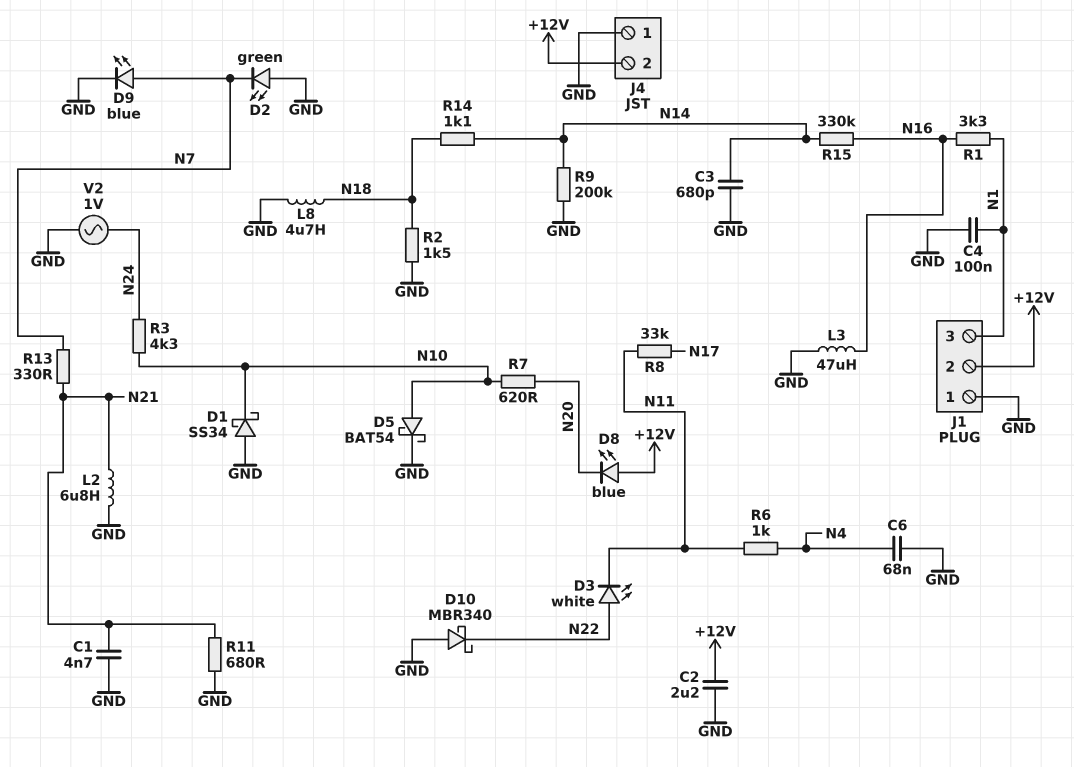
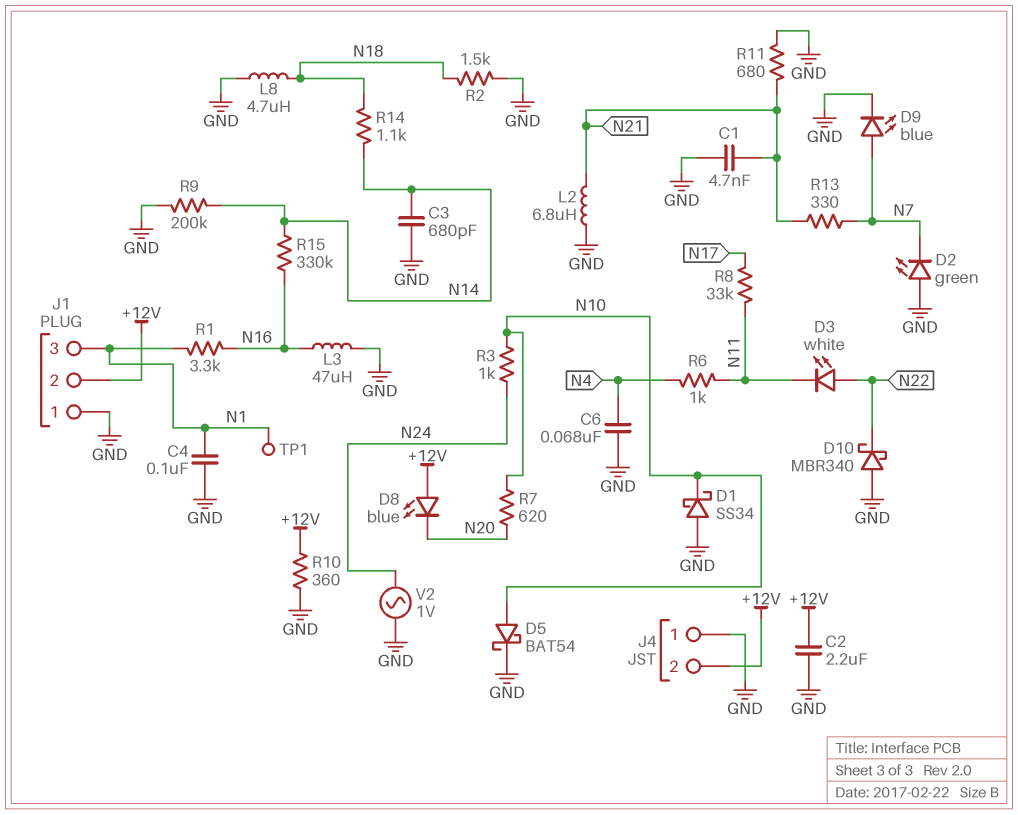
R3: 4.3k (N10, N24) -> 1k (N10, N24)
R10: none -> 360 (+12V, GND)
TP1: none -> test point (N1)

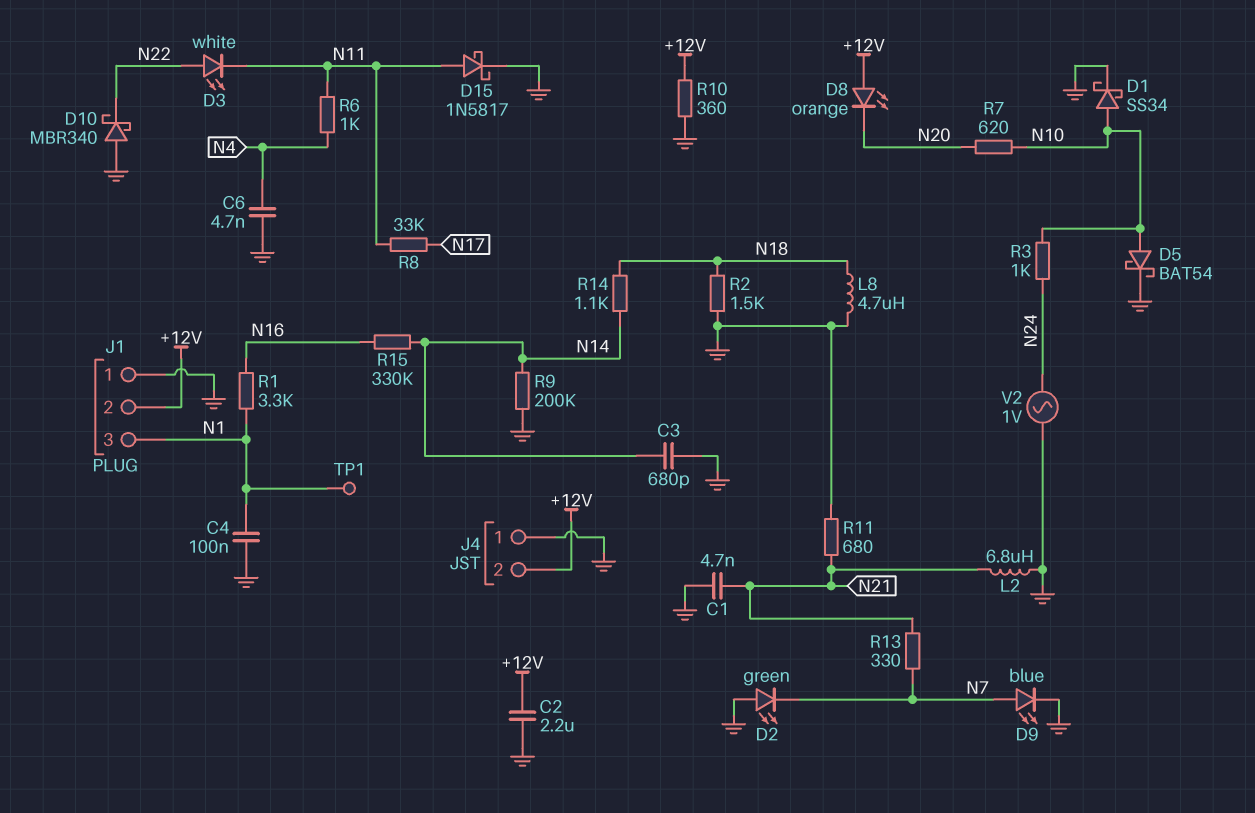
C6: 68nF (GND, N4) -> 4.7nF (GND, N4)
D1: schottky SS34 (A GND, K N10) -> schottky SS34 (A N10, K GND)
D8: LED blue (A +12V, K N20) -> LED orange (A +12V, K N20)
D15: none -> schottky 1N5817 (A N11, K GND)
L3: 47uH (GND, N16) -> none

- - -

◆ WHAT THIS TASK INVOLVES ◆
Give back each entry exactly as it appears. Leave pictures out.

◆ RESPONSE FOR THIS EXERCISE ◆
R3: 4.3k (N10, N24) -> 1k (N10, N24)
R10: none -> 360 (+12V, GND)
TP1: none -> test point (N1)

C6: 68nF (GND, N4) -> 4.7nF (GND, N4)
D1: schottky SS34 (A GND, K N10) -> schottky SS34 (A N10, K GND)
D8: LED blue (A +12V, K N20) -> LED orange (A +12V, K N20)
D15: none -> schottky 1N5817 (A N11, K GND)
L3: 47uH (GND, N16) -> none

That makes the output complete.